- TASK OBJECTIVE
Transcribe the records below line by line, exactly as they read.

- RECORDS SHOWN
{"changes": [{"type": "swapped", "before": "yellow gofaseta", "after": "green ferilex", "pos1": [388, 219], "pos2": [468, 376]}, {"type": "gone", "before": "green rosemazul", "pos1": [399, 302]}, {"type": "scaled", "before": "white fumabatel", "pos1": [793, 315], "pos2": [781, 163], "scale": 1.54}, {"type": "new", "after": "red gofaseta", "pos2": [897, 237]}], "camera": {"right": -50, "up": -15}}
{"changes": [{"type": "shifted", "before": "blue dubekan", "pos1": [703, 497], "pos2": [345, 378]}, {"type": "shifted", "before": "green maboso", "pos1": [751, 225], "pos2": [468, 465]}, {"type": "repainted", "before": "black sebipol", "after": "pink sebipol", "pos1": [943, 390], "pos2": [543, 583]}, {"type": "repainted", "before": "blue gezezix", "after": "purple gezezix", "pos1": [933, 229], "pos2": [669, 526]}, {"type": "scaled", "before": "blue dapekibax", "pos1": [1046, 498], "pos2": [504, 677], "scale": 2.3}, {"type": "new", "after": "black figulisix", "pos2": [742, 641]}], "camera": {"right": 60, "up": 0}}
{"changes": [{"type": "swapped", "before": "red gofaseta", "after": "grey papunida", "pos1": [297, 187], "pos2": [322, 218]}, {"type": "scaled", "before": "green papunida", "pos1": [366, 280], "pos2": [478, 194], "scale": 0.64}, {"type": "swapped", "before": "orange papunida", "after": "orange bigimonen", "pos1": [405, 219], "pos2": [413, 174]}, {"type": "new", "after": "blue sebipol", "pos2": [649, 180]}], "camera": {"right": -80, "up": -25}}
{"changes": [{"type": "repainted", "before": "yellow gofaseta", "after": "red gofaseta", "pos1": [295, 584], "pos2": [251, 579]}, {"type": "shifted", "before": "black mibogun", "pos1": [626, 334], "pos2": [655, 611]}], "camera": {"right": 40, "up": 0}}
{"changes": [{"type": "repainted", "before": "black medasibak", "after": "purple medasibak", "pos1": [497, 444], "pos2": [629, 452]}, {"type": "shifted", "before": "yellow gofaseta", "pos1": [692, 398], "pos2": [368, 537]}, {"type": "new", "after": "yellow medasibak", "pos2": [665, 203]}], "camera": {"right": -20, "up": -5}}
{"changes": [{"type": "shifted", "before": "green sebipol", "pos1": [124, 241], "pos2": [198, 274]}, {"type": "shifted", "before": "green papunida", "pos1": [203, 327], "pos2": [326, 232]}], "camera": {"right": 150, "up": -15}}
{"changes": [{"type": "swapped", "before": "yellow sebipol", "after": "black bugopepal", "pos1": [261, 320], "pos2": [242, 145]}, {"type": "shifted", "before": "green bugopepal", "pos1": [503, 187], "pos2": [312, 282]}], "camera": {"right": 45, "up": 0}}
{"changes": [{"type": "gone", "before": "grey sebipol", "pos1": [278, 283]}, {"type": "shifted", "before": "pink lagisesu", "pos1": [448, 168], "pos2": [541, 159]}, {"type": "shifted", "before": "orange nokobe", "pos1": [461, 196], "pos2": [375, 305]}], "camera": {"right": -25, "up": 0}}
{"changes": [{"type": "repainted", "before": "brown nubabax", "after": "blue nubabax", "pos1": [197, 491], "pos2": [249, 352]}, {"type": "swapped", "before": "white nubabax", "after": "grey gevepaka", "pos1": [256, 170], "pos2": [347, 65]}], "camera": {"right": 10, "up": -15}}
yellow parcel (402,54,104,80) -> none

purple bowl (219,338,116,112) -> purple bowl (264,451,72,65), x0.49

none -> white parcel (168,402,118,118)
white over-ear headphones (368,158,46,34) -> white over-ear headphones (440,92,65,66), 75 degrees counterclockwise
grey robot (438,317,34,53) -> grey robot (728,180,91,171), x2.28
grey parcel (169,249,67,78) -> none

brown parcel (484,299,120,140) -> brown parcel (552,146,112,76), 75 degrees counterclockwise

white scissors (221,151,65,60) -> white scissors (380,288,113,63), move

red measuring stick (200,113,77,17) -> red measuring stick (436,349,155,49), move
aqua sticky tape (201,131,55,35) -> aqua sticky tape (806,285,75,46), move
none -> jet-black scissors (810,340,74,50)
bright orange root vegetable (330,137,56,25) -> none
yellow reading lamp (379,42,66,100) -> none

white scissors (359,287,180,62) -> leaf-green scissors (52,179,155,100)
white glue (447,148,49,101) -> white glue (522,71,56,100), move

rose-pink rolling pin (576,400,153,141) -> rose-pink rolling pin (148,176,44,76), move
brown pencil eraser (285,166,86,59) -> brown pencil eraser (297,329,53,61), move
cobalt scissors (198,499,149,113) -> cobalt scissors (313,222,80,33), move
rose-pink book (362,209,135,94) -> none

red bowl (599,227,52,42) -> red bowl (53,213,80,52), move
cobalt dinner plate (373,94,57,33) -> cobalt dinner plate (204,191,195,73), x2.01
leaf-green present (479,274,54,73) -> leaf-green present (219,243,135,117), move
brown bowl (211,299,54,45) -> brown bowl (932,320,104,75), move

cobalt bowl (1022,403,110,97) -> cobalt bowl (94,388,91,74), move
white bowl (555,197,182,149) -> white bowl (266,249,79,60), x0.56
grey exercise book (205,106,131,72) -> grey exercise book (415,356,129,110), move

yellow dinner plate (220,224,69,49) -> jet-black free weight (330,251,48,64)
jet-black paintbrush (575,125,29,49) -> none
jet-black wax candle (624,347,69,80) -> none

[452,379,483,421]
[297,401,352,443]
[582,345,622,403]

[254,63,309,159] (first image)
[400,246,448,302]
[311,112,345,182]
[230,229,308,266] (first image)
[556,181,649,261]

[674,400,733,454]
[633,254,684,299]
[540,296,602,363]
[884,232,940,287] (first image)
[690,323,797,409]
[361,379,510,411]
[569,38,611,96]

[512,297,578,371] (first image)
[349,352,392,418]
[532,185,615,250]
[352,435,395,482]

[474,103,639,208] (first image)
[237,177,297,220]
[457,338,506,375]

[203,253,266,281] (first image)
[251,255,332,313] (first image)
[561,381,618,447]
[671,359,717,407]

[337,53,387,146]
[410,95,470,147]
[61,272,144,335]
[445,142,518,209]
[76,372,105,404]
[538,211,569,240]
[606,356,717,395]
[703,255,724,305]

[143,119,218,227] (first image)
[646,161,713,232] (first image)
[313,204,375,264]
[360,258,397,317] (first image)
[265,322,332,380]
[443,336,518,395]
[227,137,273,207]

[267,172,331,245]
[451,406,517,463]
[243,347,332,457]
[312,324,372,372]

- SOLUTION
{"changes": [{"type": "swapped", "before": "yellow gofaseta", "after": "green ferilex", "pos1": [388, 219], "pos2": [468, 376]}, {"type": "gone", "before": "green rosemazul", "pos1": [399, 302]}, {"type": "scaled", "before": "white fumabatel", "pos1": [793, 315], "pos2": [781, 163], "scale": 1.54}, {"type": "new", "after": "red gofaseta", "pos2": [897, 237]}], "camera": {"right": -50, "up": -15}}
{"changes": [{"type": "shifted", "before": "blue dubekan", "pos1": [703, 497], "pos2": [345, 378]}, {"type": "shifted", "before": "green maboso", "pos1": [751, 225], "pos2": [468, 465]}, {"type": "repainted", "before": "black sebipol", "after": "pink sebipol", "pos1": [943, 390], "pos2": [543, 583]}, {"type": "repainted", "before": "blue gezezix", "after": "purple gezezix", "pos1": [933, 229], "pos2": [669, 526]}, {"type": "scaled", "before": "blue dapekibax", "pos1": [1046, 498], "pos2": [504, 677], "scale": 2.3}, {"type": "new", "after": "black figulisix", "pos2": [742, 641]}], "camera": {"right": 60, "up": 0}}
{"changes": [{"type": "swapped", "before": "red gofaseta", "after": "grey papunida", "pos1": [297, 187], "pos2": [322, 218]}, {"type": "scaled", "before": "green papunida", "pos1": [366, 280], "pos2": [478, 194], "scale": 0.64}, {"type": "swapped", "before": "orange papunida", "after": "orange bigimonen", "pos1": [405, 219], "pos2": [413, 174]}, {"type": "new", "after": "blue sebipol", "pos2": [649, 180]}], "camera": {"right": -80, "up": -25}}
{"changes": [{"type": "repainted", "before": "yellow gofaseta", "after": "red gofaseta", "pos1": [295, 584], "pos2": [251, 579]}, {"type": "shifted", "before": "black mibogun", "pos1": [626, 334], "pos2": [655, 611]}], "camera": {"right": 40, "up": 0}}
{"changes": [{"type": "repainted", "before": "black medasibak", "after": "purple medasibak", "pos1": [497, 444], "pos2": [629, 452]}, {"type": "shifted", "before": "yellow gofaseta", "pos1": [692, 398], "pos2": [368, 537]}, {"type": "new", "after": "yellow medasibak", "pos2": [665, 203]}], "camera": {"right": -20, "up": -5}}
{"changes": [{"type": "shifted", "before": "green sebipol", "pos1": [124, 241], "pos2": [198, 274]}, {"type": "shifted", "before": "green papunida", "pos1": [203, 327], "pos2": [326, 232]}], "camera": {"right": 150, "up": -15}}
{"changes": [{"type": "swapped", "before": "yellow sebipol", "after": "black bugopepal", "pos1": [261, 320], "pos2": [242, 145]}, {"type": "shifted", "before": "green bugopepal", "pos1": [503, 187], "pos2": [312, 282]}], "camera": {"right": 45, "up": 0}}
{"changes": [{"type": "gone", "before": "grey sebipol", "pos1": [278, 283]}, {"type": "shifted", "before": "pink lagisesu", "pos1": [448, 168], "pos2": [541, 159]}, {"type": "shifted", "before": "orange nokobe", "pos1": [461, 196], "pos2": [375, 305]}], "camera": {"right": -25, "up": 0}}
{"changes": [{"type": "repainted", "before": "brown nubabax", "after": "blue nubabax", "pos1": [197, 491], "pos2": [249, 352]}, {"type": "swapped", "before": "white nubabax", "after": "grey gevepaka", "pos1": [256, 170], "pos2": [347, 65]}], "camera": {"right": 10, "up": -15}}
yellow parcel (402,54,104,80) -> none

purple bowl (219,338,116,112) -> purple bowl (264,451,72,65), x0.49

none -> white parcel (168,402,118,118)
white over-ear headphones (368,158,46,34) -> white over-ear headphones (440,92,65,66), 75 degrees counterclockwise
grey robot (438,317,34,53) -> grey robot (728,180,91,171), x2.28
grey parcel (169,249,67,78) -> none

brown parcel (484,299,120,140) -> brown parcel (552,146,112,76), 75 degrees counterclockwise

white scissors (221,151,65,60) -> white scissors (380,288,113,63), move

red measuring stick (200,113,77,17) -> red measuring stick (436,349,155,49), move
aqua sticky tape (201,131,55,35) -> aqua sticky tape (806,285,75,46), move
none -> jet-black scissors (810,340,74,50)
bright orange root vegetable (330,137,56,25) -> none
yellow reading lamp (379,42,66,100) -> none

white scissors (359,287,180,62) -> leaf-green scissors (52,179,155,100)
white glue (447,148,49,101) -> white glue (522,71,56,100), move

rose-pink rolling pin (576,400,153,141) -> rose-pink rolling pin (148,176,44,76), move
brown pencil eraser (285,166,86,59) -> brown pencil eraser (297,329,53,61), move
cobalt scissors (198,499,149,113) -> cobalt scissors (313,222,80,33), move
rose-pink book (362,209,135,94) -> none

red bowl (599,227,52,42) -> red bowl (53,213,80,52), move
cobalt dinner plate (373,94,57,33) -> cobalt dinner plate (204,191,195,73), x2.01
leaf-green present (479,274,54,73) -> leaf-green present (219,243,135,117), move
brown bowl (211,299,54,45) -> brown bowl (932,320,104,75), move

cobalt bowl (1022,403,110,97) -> cobalt bowl (94,388,91,74), move
white bowl (555,197,182,149) -> white bowl (266,249,79,60), x0.56
grey exercise book (205,106,131,72) -> grey exercise book (415,356,129,110), move

yellow dinner plate (220,224,69,49) -> jet-black free weight (330,251,48,64)
jet-black paintbrush (575,125,29,49) -> none
jet-black wax candle (624,347,69,80) -> none

[452,379,483,421]
[297,401,352,443]
[582,345,622,403]

[254,63,309,159] (first image)
[400,246,448,302]
[311,112,345,182]
[230,229,308,266] (first image)
[556,181,649,261]

[674,400,733,454]
[633,254,684,299]
[540,296,602,363]
[884,232,940,287] (first image)
[690,323,797,409]
[361,379,510,411]
[569,38,611,96]

[512,297,578,371] (first image)
[349,352,392,418]
[532,185,615,250]
[352,435,395,482]

[474,103,639,208] (first image)
[237,177,297,220]
[457,338,506,375]

[203,253,266,281] (first image)
[251,255,332,313] (first image)
[561,381,618,447]
[671,359,717,407]

[337,53,387,146]
[410,95,470,147]
[61,272,144,335]
[445,142,518,209]
[76,372,105,404]
[538,211,569,240]
[606,356,717,395]
[703,255,724,305]

[143,119,218,227] (first image)
[646,161,713,232] (first image)
[313,204,375,264]
[360,258,397,317] (first image)
[265,322,332,380]
[443,336,518,395]
[227,137,273,207]

[267,172,331,245]
[451,406,517,463]
[243,347,332,457]
[312,324,372,372]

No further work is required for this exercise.